What this task involves: List every line of the material below that contains the string "kern".

====

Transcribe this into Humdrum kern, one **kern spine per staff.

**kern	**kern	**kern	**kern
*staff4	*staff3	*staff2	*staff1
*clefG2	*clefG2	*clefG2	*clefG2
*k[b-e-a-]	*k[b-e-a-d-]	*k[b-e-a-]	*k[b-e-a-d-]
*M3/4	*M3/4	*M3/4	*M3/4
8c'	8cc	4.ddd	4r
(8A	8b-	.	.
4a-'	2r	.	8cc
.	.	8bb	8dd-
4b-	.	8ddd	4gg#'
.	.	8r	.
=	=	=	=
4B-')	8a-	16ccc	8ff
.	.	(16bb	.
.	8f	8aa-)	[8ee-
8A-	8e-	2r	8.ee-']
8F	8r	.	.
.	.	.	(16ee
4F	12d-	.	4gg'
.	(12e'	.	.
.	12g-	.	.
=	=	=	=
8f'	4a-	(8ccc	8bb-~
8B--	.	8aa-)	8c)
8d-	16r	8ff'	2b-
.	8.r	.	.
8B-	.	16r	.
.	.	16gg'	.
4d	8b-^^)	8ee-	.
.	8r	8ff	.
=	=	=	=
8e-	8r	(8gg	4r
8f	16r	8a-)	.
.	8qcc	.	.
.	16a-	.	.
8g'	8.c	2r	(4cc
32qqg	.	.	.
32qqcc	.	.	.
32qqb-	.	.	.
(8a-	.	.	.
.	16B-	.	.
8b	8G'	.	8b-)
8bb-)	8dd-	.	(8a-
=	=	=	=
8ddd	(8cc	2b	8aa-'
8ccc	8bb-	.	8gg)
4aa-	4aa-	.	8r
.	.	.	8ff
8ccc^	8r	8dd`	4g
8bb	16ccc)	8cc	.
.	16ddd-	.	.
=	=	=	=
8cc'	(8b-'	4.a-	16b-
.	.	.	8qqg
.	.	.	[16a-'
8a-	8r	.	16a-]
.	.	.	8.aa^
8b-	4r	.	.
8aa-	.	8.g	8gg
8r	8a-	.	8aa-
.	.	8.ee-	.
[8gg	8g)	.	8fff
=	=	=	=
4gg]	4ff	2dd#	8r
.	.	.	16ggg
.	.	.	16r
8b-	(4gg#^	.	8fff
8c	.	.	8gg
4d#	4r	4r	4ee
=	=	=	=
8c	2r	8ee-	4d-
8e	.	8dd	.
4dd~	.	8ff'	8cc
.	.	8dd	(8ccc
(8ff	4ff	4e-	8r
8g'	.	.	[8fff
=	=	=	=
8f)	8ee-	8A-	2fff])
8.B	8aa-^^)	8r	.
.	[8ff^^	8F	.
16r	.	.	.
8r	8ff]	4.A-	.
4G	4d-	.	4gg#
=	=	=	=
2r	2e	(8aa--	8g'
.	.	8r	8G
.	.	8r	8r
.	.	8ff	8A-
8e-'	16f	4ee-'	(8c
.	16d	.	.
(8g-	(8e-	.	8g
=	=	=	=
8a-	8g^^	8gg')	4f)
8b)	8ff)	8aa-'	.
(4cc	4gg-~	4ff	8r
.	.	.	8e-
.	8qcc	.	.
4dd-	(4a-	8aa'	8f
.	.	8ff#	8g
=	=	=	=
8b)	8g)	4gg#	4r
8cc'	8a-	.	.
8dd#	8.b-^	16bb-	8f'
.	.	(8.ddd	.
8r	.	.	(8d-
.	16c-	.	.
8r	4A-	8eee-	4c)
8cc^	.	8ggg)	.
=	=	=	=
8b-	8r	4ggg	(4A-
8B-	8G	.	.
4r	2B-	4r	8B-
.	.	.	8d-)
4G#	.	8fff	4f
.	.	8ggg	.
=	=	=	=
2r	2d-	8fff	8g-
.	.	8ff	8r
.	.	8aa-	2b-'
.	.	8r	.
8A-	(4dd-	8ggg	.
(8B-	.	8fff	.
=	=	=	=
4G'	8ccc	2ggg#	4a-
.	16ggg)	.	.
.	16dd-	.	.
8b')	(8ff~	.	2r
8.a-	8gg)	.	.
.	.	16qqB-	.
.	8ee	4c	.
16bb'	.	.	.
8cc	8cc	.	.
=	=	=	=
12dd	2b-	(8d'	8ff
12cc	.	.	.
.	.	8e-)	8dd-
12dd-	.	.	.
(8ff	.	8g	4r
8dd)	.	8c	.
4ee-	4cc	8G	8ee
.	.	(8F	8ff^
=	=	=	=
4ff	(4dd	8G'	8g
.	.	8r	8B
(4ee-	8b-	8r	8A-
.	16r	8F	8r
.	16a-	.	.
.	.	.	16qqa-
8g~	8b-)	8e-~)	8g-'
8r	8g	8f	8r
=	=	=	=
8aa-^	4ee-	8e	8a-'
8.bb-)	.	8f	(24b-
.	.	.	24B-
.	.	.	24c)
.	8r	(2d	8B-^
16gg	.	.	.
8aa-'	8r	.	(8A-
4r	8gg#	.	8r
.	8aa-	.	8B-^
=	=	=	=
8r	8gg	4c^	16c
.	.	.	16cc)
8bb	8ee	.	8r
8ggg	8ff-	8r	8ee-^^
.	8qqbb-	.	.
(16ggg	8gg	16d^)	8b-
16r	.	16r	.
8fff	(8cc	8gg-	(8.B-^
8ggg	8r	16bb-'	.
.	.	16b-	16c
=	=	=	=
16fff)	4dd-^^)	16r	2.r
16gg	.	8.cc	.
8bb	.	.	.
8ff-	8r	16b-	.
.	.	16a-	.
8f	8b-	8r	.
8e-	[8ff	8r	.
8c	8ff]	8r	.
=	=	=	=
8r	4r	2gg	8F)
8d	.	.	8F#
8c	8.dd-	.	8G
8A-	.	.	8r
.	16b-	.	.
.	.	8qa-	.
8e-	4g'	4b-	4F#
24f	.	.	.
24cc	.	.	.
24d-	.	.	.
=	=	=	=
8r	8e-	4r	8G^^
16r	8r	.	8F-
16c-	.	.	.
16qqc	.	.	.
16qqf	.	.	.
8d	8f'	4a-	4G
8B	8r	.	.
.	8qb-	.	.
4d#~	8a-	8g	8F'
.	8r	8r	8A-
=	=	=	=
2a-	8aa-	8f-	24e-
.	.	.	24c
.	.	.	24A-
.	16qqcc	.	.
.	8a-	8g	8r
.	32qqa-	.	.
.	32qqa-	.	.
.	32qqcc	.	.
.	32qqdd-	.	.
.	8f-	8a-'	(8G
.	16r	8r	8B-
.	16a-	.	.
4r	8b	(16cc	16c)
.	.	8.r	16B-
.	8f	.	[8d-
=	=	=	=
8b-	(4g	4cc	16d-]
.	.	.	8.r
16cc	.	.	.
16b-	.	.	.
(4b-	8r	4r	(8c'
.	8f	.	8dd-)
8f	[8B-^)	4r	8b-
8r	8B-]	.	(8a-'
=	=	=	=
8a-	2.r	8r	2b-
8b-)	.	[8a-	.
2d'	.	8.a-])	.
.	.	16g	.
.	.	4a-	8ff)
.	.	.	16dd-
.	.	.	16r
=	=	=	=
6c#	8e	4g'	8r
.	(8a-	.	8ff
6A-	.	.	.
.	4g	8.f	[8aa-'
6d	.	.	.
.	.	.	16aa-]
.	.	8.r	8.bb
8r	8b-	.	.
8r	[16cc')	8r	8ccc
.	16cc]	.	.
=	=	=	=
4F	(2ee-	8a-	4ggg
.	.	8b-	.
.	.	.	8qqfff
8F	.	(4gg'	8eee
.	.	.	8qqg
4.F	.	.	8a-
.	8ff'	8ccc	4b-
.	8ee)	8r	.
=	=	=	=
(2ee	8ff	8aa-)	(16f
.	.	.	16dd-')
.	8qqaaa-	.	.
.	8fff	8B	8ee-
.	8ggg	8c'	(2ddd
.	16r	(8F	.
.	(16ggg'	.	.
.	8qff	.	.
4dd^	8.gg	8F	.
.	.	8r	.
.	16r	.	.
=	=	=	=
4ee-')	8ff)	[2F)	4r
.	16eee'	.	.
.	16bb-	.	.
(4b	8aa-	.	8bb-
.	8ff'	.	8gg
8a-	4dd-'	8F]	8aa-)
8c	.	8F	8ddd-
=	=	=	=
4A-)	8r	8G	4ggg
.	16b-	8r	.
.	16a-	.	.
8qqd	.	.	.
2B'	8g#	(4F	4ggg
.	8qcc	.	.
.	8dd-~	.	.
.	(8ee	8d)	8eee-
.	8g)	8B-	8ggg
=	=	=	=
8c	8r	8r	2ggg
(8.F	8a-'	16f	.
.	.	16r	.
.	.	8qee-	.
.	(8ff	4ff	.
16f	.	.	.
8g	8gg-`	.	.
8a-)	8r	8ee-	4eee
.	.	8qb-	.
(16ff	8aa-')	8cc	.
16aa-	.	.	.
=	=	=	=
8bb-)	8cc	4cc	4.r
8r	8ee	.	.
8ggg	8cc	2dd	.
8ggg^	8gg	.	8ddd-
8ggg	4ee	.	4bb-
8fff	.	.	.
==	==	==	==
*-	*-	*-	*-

====

Worked answer:
Transcribe this into Humdrum kern, one **kern spine per staff.
**kern	**kern	**kern	**kern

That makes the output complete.